:: ENTRIES PROVIDED
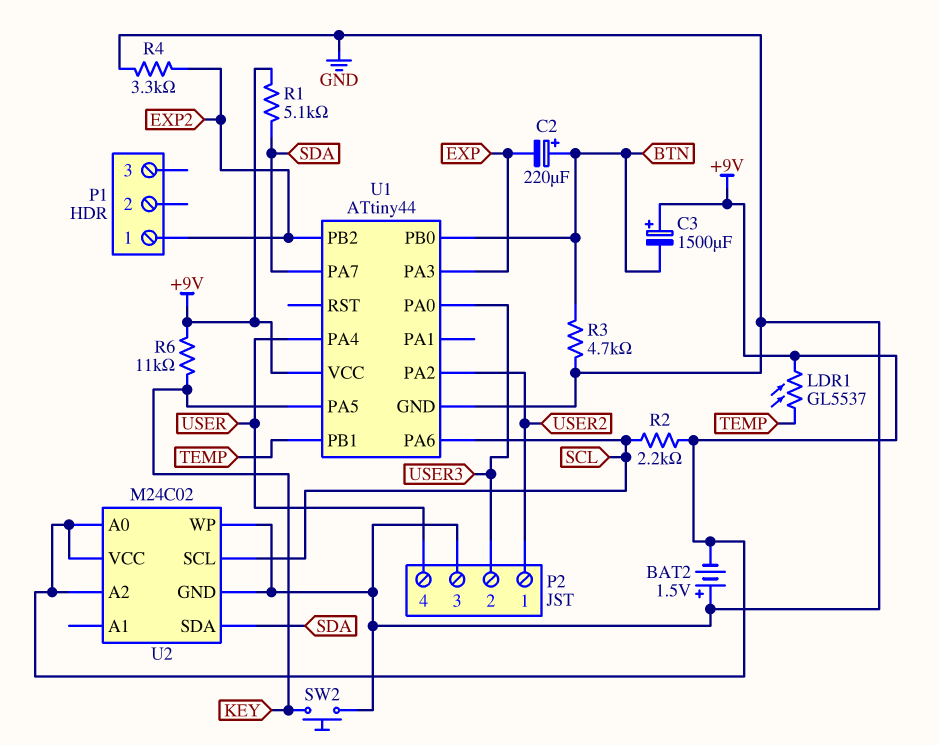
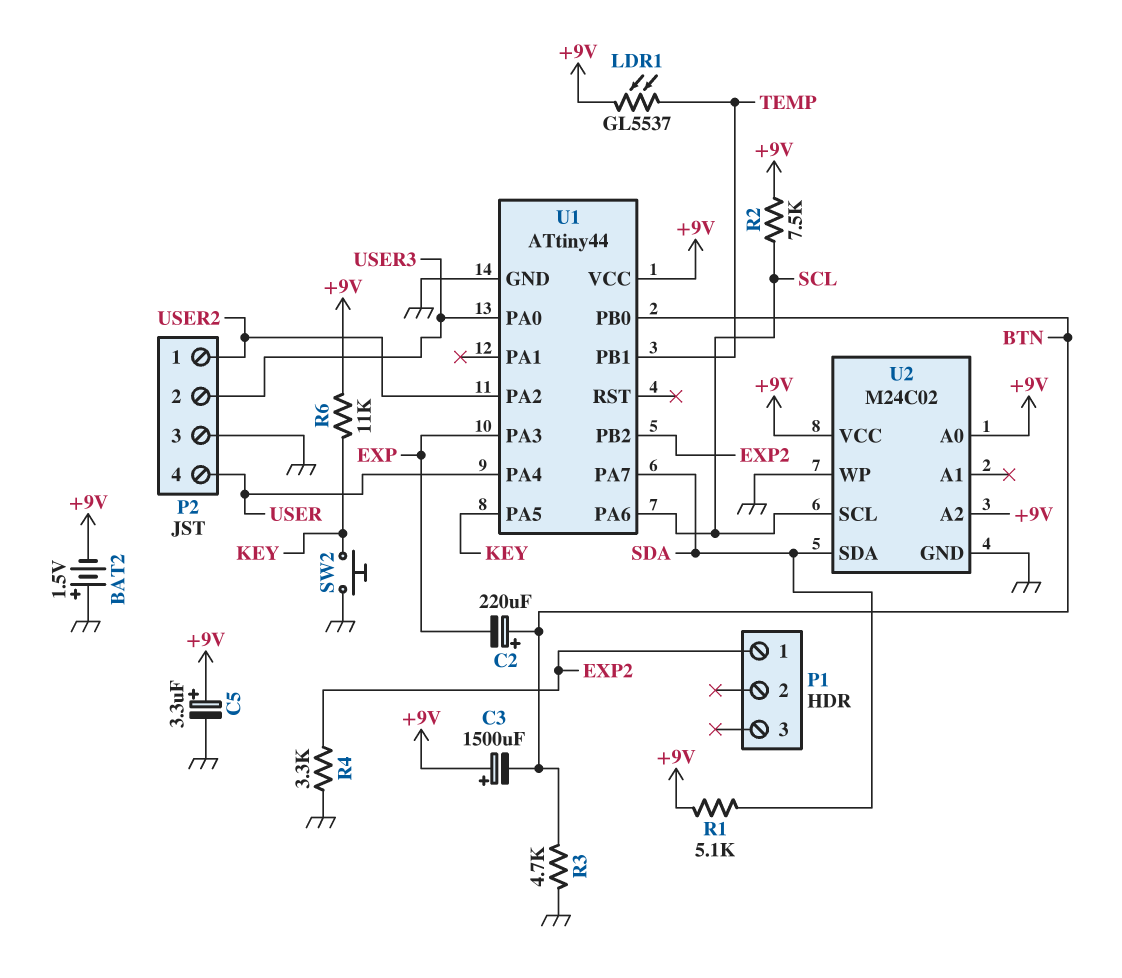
C5: none -> 3.3uF (plus +9V, minus GND)
R2: 2.2k (+9V, SCL) -> 7.5k (+9V, SCL)

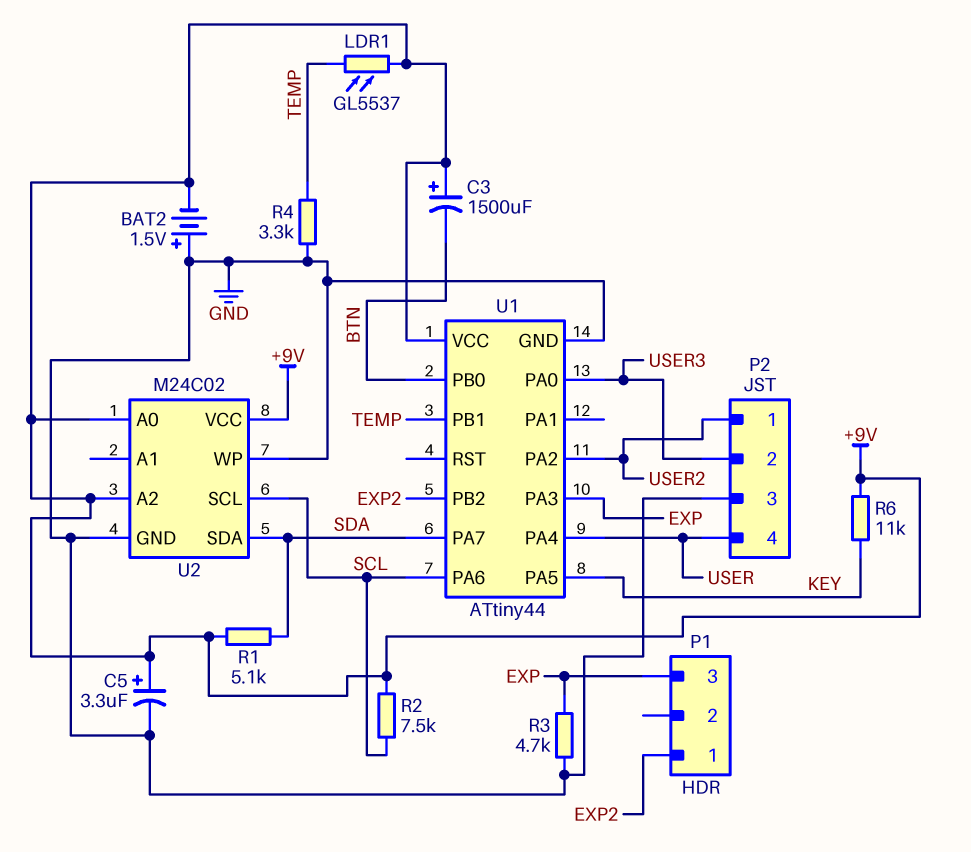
C2: 220uF (plus BTN, minus EXP) -> none
P1 pin 3: none -> EXP
R3: 4.7k (BTN, GND) -> 4.7k (EXP, GND)
R4: 3.3k (EXP2, GND) -> 3.3k (GND, TEMP)
SW2: button (GND, KEY) -> none

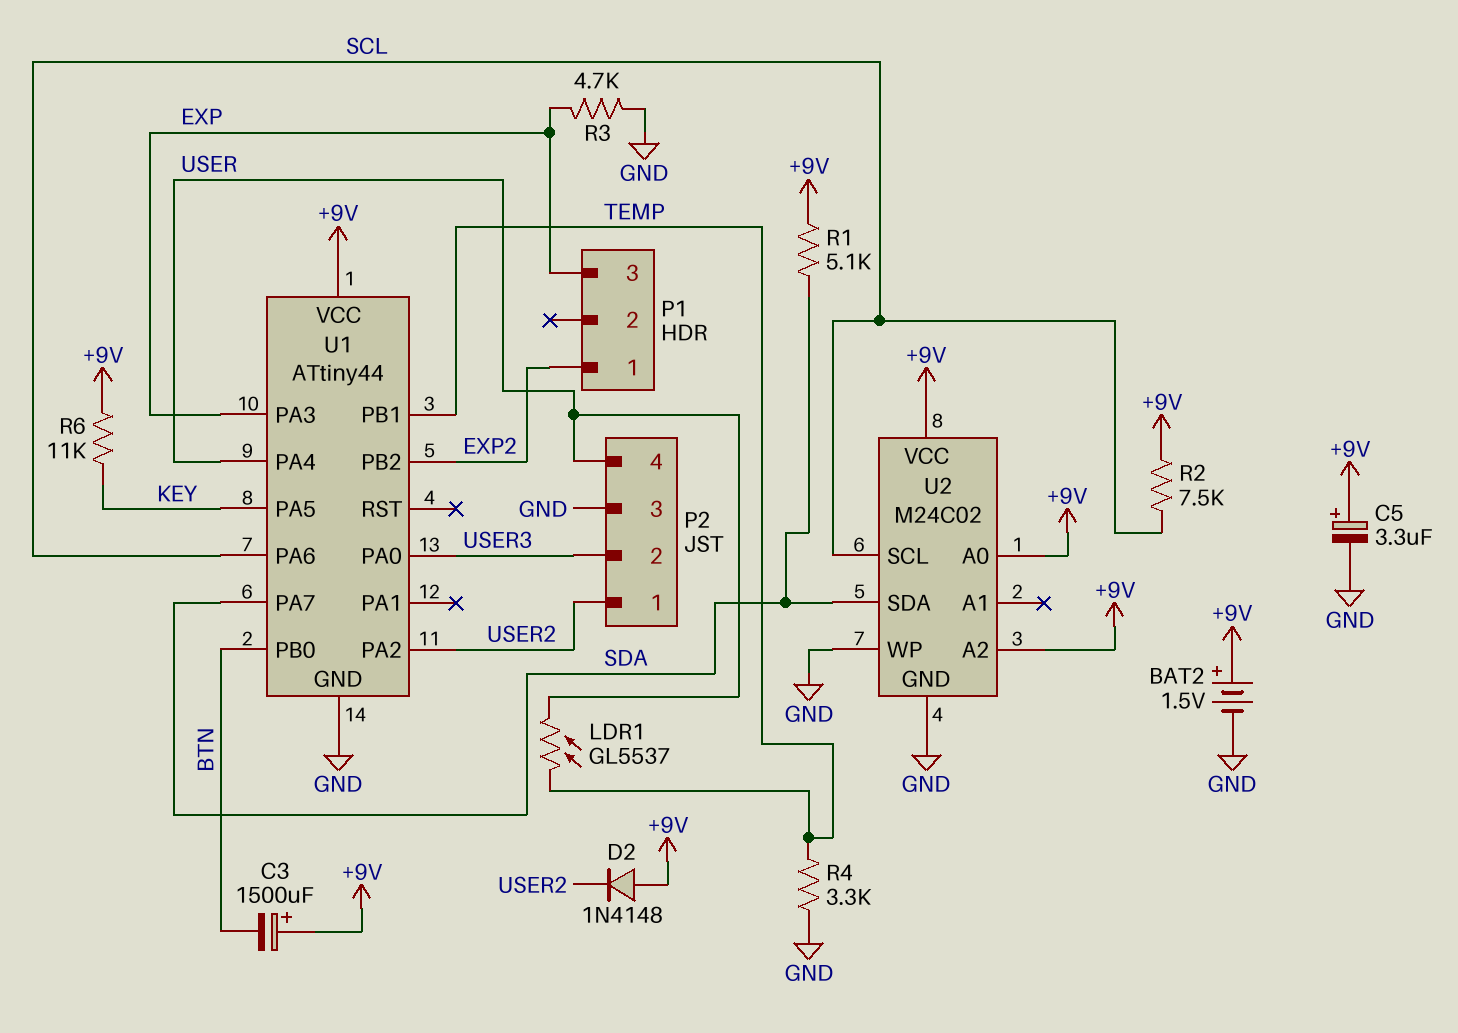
BAT2: 1.5V (plus GND, minus +9V) -> 1.5V (plus +9V, minus GND)
D2: none -> diode 1N4148 (A +9V, K USER2)
LDR1: GL5537 (+9V, TEMP) -> GL5537 (TEMP, USER)

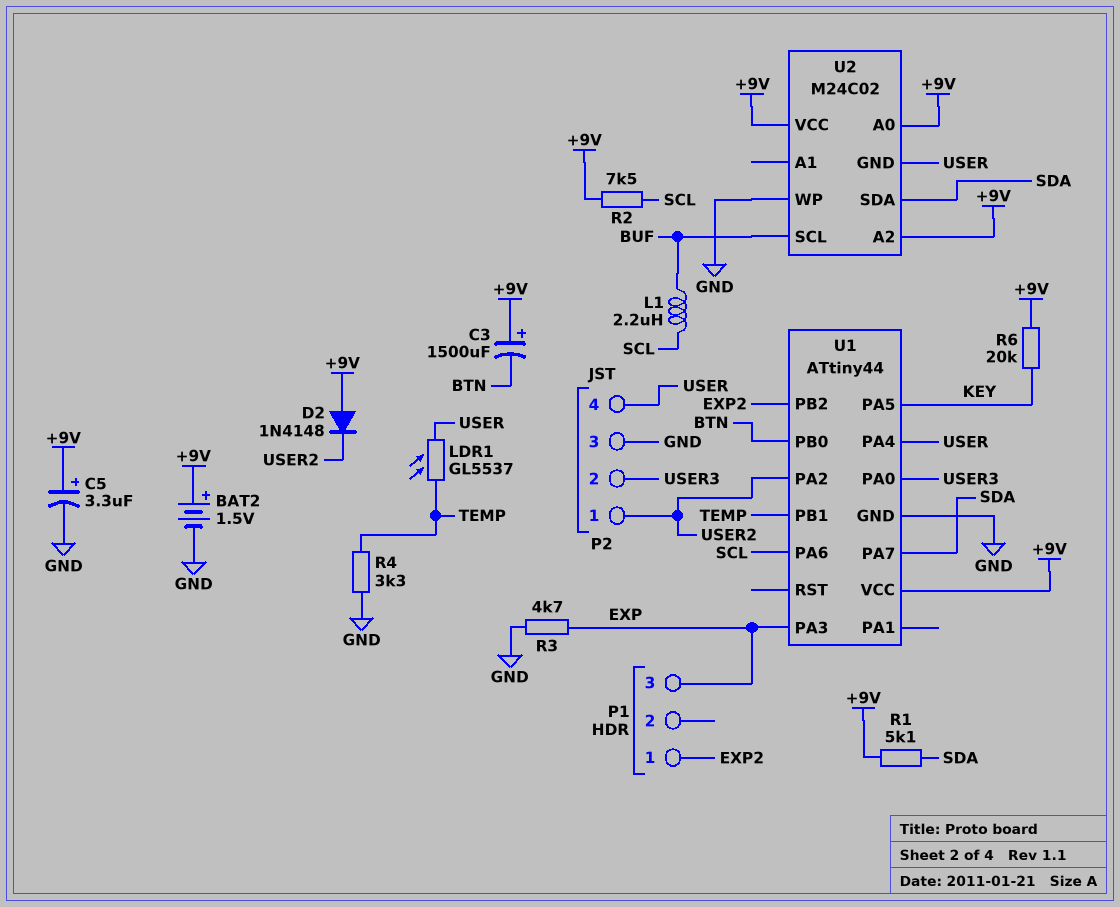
L1: none -> 2.2uH (BUF, SCL)
R6: 11k (+9V, KEY) -> 20k (+9V, KEY)
U2 pin GND: GND -> USER
U2 pin SCL: SCL -> BUF

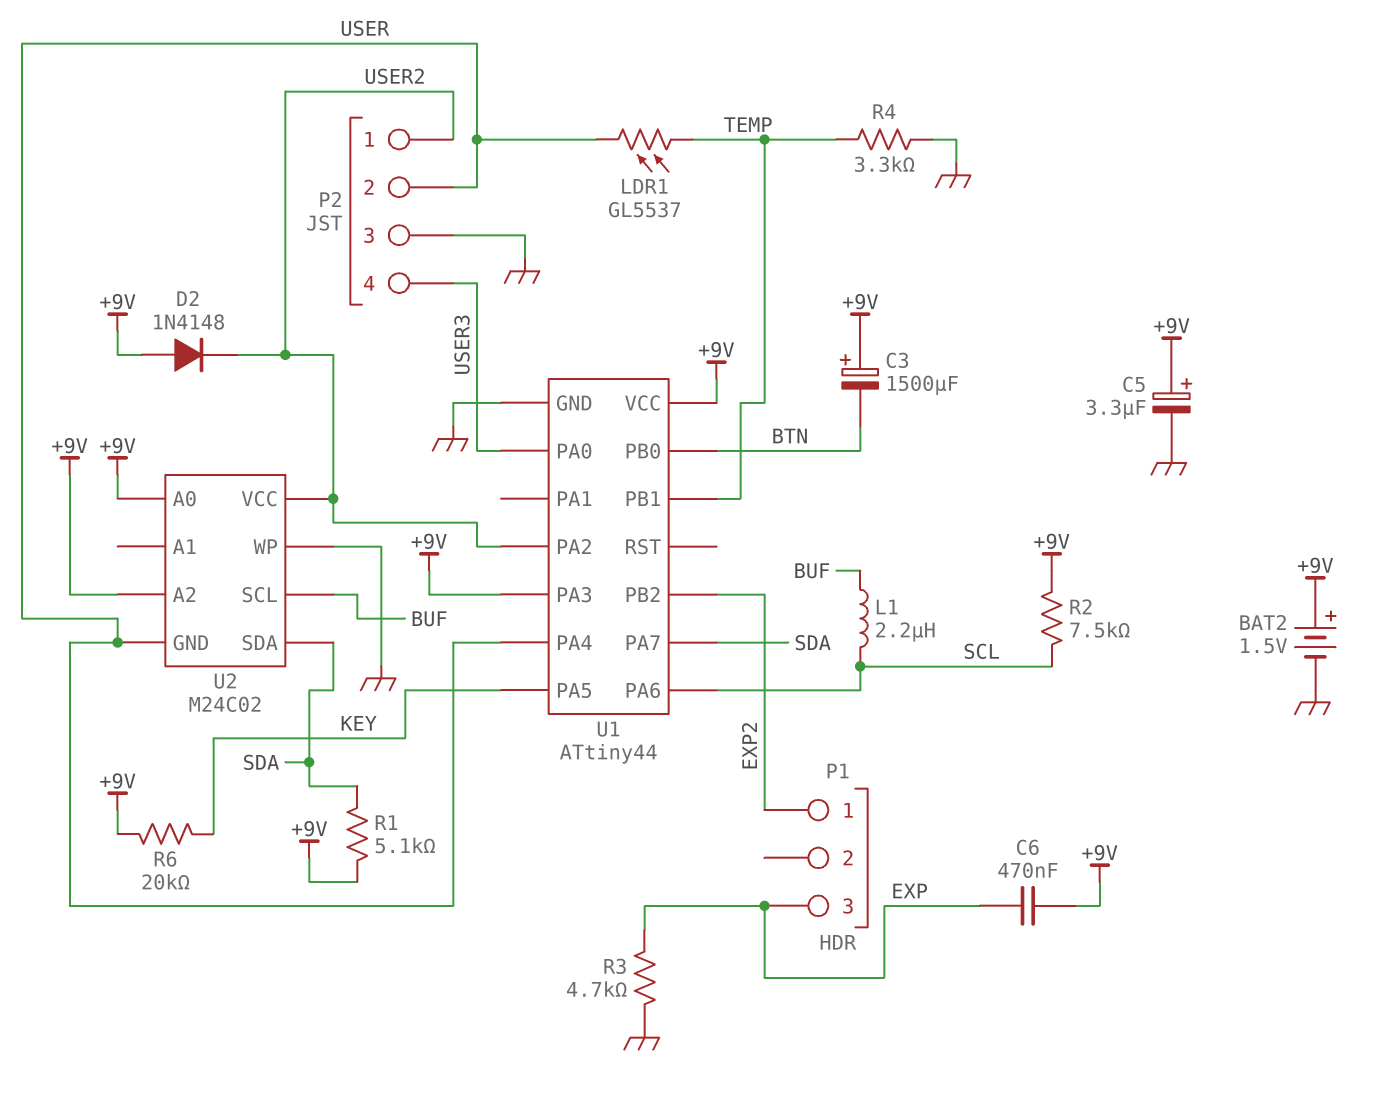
C6: none -> 470nF (+9V, EXP)
P2 pin 2: USER3 -> USER
P2 pin 4: USER -> USER3
U1 pin PA3: EXP -> +9V
U2 pin VCC: +9V -> USER2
::::
PROBLEM
The answer must restate every entry word for word, with the pictures left out.

SOLVED EXERCISE
C5: none -> 3.3uF (plus +9V, minus GND)
R2: 2.2k (+9V, SCL) -> 7.5k (+9V, SCL)

C2: 220uF (plus BTN, minus EXP) -> none
P1 pin 3: none -> EXP
R3: 4.7k (BTN, GND) -> 4.7k (EXP, GND)
R4: 3.3k (EXP2, GND) -> 3.3k (GND, TEMP)
SW2: button (GND, KEY) -> none

BAT2: 1.5V (plus GND, minus +9V) -> 1.5V (plus +9V, minus GND)
D2: none -> diode 1N4148 (A +9V, K USER2)
LDR1: GL5537 (+9V, TEMP) -> GL5537 (TEMP, USER)

L1: none -> 2.2uH (BUF, SCL)
R6: 11k (+9V, KEY) -> 20k (+9V, KEY)
U2 pin GND: GND -> USER
U2 pin SCL: SCL -> BUF

C6: none -> 470nF (+9V, EXP)
P2 pin 2: USER3 -> USER
P2 pin 4: USER -> USER3
U1 pin PA3: EXP -> +9V
U2 pin VCC: +9V -> USER2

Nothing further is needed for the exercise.